Records provided below:

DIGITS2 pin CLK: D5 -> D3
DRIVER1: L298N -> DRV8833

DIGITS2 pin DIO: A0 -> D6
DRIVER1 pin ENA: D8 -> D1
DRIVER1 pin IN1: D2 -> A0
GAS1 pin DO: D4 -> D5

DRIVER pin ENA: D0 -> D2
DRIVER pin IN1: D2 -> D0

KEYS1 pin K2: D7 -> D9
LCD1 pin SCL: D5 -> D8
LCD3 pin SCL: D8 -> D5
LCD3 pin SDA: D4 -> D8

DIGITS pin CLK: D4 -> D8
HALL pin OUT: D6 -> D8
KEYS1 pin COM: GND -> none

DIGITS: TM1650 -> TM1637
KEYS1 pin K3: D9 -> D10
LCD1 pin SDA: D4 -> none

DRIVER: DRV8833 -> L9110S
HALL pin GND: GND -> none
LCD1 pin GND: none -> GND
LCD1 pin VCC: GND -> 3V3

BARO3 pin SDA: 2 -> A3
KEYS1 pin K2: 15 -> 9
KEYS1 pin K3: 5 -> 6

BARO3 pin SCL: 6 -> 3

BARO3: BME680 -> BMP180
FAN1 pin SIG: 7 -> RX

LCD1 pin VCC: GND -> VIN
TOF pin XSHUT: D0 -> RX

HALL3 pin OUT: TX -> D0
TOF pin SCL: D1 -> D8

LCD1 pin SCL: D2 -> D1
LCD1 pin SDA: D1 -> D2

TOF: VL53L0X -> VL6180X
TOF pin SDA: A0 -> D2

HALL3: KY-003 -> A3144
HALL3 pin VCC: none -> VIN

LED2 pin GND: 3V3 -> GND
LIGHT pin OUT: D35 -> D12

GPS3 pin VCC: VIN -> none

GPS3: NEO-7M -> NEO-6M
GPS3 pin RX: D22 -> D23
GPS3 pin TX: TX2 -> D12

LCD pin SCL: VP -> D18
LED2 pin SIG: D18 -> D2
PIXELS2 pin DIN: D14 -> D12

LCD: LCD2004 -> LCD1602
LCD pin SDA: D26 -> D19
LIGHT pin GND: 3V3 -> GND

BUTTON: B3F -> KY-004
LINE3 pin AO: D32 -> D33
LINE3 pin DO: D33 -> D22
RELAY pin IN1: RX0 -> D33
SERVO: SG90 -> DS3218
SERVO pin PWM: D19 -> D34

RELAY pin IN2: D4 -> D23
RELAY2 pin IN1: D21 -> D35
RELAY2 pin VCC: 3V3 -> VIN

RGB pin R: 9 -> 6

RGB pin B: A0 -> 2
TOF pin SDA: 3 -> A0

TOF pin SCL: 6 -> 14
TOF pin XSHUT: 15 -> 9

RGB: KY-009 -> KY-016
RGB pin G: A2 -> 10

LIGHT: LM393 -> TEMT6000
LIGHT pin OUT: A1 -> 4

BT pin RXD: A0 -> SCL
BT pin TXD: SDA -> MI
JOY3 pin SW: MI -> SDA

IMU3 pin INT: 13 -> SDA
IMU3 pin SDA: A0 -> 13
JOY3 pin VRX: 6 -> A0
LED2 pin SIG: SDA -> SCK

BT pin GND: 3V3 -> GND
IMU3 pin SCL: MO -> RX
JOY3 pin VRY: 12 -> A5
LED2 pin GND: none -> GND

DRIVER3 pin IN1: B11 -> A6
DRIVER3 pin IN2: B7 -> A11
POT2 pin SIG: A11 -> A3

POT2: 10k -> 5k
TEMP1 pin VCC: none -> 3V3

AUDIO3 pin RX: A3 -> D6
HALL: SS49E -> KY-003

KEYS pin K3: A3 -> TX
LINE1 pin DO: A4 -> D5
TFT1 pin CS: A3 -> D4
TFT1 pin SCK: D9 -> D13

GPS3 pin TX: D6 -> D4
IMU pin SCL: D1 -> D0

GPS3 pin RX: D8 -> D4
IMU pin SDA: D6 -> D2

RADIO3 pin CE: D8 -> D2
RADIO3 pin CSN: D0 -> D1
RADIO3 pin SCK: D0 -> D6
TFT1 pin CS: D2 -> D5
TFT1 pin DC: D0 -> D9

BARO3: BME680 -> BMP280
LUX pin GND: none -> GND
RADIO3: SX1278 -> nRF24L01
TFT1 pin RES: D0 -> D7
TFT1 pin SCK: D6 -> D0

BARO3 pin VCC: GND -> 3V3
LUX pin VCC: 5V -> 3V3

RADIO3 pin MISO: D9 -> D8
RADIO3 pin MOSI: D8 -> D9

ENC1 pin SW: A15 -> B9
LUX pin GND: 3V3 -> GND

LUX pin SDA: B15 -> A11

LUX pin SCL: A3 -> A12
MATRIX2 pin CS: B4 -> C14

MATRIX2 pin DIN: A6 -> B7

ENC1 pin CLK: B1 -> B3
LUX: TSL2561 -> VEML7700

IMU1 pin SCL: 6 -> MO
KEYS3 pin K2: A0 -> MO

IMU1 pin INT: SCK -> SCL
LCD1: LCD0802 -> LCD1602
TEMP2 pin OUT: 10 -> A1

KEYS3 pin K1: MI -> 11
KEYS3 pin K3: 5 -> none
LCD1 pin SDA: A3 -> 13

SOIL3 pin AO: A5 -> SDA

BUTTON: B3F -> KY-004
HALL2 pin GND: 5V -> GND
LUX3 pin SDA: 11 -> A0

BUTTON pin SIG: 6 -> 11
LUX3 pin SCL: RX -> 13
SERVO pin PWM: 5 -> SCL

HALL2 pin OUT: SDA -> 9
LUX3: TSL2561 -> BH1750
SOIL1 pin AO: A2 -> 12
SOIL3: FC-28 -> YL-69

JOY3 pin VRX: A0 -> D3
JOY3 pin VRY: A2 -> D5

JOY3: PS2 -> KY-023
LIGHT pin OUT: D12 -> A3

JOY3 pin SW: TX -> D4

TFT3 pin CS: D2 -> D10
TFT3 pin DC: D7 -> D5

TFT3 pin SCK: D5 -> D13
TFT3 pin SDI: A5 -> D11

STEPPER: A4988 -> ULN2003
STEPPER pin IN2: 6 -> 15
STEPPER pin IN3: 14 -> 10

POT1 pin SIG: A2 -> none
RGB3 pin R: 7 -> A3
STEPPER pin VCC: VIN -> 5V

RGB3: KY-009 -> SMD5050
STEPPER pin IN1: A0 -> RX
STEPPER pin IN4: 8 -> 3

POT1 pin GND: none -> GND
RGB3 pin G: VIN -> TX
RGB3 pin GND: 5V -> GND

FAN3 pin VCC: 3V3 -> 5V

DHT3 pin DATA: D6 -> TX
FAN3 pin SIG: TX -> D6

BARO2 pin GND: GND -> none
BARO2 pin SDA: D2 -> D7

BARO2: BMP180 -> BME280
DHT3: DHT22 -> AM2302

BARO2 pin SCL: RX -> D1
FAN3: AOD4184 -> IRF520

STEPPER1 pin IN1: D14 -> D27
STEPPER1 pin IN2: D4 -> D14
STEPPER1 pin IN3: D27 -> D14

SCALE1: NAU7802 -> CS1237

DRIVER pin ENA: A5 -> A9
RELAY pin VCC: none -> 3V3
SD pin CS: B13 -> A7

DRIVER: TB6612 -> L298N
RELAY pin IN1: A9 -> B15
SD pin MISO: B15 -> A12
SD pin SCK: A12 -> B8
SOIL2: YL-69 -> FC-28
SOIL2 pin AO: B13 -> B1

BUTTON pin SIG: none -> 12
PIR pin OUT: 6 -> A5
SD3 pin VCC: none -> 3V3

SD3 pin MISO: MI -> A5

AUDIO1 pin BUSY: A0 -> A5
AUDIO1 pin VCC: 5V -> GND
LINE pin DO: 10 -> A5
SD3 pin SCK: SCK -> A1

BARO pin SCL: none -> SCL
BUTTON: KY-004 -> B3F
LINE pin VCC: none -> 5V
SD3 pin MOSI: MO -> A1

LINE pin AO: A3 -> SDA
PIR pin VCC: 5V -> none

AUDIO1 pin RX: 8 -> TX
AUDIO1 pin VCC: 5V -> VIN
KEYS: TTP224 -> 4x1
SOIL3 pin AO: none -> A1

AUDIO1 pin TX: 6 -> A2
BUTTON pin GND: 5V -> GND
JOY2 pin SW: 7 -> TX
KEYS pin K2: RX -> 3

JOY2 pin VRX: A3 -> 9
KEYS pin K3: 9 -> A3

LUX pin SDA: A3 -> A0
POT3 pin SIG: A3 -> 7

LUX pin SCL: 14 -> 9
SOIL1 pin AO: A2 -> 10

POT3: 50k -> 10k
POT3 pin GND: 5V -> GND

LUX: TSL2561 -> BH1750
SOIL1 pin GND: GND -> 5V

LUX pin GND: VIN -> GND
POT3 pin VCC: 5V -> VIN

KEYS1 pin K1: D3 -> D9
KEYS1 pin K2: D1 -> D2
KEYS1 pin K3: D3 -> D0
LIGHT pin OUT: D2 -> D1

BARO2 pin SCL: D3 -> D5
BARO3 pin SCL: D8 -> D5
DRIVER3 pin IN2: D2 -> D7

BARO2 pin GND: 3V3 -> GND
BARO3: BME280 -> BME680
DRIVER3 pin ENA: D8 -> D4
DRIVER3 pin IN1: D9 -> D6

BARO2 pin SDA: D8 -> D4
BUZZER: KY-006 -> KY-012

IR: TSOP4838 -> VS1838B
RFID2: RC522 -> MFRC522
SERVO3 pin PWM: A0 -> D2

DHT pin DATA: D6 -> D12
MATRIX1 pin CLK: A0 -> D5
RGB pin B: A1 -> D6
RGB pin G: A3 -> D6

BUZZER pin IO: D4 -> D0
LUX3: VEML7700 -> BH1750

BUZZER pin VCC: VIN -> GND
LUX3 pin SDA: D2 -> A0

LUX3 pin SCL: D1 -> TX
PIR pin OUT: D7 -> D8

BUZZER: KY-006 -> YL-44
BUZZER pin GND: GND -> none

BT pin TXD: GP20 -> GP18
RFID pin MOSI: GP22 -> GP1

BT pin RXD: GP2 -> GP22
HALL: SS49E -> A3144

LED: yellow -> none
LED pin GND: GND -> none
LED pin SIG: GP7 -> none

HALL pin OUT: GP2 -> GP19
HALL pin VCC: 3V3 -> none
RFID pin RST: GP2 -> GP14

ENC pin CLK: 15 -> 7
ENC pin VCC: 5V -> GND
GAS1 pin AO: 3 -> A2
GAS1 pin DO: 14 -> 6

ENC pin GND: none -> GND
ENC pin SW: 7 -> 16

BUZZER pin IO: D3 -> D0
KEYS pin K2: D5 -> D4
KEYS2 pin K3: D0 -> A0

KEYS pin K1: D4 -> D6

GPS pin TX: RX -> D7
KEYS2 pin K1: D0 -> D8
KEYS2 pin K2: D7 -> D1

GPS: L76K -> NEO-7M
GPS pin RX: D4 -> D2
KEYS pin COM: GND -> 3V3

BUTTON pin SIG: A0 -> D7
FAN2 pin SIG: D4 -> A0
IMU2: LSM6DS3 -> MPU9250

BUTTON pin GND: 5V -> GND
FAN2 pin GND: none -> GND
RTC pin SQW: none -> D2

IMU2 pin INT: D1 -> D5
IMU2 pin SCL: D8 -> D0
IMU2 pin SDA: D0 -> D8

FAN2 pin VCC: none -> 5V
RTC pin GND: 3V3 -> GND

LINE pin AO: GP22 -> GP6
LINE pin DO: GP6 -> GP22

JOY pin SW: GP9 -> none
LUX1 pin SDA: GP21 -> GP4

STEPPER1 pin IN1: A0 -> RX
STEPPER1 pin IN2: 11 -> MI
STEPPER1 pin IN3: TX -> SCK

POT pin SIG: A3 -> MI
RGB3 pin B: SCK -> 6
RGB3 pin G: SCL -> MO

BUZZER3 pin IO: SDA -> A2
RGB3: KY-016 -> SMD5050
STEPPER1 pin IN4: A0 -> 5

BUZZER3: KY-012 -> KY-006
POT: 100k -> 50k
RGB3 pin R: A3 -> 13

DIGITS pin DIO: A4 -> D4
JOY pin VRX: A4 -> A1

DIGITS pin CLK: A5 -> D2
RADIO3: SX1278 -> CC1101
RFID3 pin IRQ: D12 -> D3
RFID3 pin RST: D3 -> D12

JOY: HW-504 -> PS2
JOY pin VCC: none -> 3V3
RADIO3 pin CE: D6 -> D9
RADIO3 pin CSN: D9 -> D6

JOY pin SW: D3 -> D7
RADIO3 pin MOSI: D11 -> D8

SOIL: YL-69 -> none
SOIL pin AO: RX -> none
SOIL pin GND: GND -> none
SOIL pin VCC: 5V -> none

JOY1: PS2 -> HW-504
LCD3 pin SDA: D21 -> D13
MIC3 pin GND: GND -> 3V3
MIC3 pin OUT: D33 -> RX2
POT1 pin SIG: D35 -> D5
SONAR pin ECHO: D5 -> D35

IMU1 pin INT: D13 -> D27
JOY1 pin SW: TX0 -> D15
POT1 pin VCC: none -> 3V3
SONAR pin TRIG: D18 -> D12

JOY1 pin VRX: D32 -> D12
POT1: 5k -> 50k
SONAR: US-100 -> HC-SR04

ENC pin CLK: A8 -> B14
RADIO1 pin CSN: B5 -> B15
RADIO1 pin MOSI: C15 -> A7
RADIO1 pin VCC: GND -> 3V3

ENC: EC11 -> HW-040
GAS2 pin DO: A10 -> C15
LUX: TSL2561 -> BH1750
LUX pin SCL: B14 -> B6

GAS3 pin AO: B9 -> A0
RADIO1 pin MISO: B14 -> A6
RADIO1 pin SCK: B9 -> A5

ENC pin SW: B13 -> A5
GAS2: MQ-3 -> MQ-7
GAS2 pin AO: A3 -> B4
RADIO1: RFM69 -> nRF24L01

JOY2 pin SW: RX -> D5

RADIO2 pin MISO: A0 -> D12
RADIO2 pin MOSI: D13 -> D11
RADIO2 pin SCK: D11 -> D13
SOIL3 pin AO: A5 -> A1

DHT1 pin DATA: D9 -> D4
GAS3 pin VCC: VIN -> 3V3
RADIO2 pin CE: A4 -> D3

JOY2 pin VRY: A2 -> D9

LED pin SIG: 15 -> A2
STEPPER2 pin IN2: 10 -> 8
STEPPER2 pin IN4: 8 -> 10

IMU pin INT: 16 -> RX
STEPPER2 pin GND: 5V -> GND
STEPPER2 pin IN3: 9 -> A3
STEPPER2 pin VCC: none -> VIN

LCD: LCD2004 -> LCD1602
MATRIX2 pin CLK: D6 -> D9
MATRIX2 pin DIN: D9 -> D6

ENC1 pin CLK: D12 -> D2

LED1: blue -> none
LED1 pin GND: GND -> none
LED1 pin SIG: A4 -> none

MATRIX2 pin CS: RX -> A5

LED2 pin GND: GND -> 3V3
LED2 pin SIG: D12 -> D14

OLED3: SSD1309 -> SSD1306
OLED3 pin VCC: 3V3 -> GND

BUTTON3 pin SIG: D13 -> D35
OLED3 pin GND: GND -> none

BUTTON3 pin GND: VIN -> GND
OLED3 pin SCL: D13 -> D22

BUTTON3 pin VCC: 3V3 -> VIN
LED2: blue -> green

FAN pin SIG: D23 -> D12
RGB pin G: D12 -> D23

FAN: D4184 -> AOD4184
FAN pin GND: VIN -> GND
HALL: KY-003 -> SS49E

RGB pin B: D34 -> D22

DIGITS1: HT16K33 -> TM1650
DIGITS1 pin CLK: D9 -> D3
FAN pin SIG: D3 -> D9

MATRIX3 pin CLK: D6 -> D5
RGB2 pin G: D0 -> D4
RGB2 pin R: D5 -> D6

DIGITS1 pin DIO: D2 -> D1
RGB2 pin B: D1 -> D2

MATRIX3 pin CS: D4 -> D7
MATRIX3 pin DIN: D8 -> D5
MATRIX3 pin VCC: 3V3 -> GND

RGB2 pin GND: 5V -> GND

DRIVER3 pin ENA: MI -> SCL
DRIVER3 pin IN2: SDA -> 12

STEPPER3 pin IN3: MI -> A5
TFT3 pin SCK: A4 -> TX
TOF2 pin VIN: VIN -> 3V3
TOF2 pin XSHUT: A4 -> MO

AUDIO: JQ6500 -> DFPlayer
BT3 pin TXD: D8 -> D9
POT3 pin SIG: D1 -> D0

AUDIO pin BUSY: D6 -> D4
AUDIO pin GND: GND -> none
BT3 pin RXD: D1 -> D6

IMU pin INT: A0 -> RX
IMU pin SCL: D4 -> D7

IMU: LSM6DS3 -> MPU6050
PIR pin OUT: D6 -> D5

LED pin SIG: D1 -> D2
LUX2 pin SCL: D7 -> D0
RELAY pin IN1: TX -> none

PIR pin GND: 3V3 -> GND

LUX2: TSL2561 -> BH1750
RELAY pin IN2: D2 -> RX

End of Records provided.

Task statement
Your answer must be the lines from the one holding "RGB2 pin GND: 5V -> GND" to the end of the listing above, exactly as written and nothing else.

Task result
RGB2 pin GND: 5V -> GND

DRIVER3 pin ENA: MI -> SCL
DRIVER3 pin IN2: SDA -> 12

STEPPER3 pin IN3: MI -> A5
TFT3 pin SCK: A4 -> TX
TOF2 pin VIN: VIN -> 3V3
TOF2 pin XSHUT: A4 -> MO

AUDIO: JQ6500 -> DFPlayer
BT3 pin TXD: D8 -> D9
POT3 pin SIG: D1 -> D0

AUDIO pin BUSY: D6 -> D4
AUDIO pin GND: GND -> none
BT3 pin RXD: D1 -> D6

IMU pin INT: A0 -> RX
IMU pin SCL: D4 -> D7

IMU: LSM6DS3 -> MPU6050
PIR pin OUT: D6 -> D5

LED pin SIG: D1 -> D2
LUX2 pin SCL: D7 -> D0
RELAY pin IN1: TX -> none

PIR pin GND: 3V3 -> GND

LUX2: TSL2561 -> BH1750
RELAY pin IN2: D2 -> RX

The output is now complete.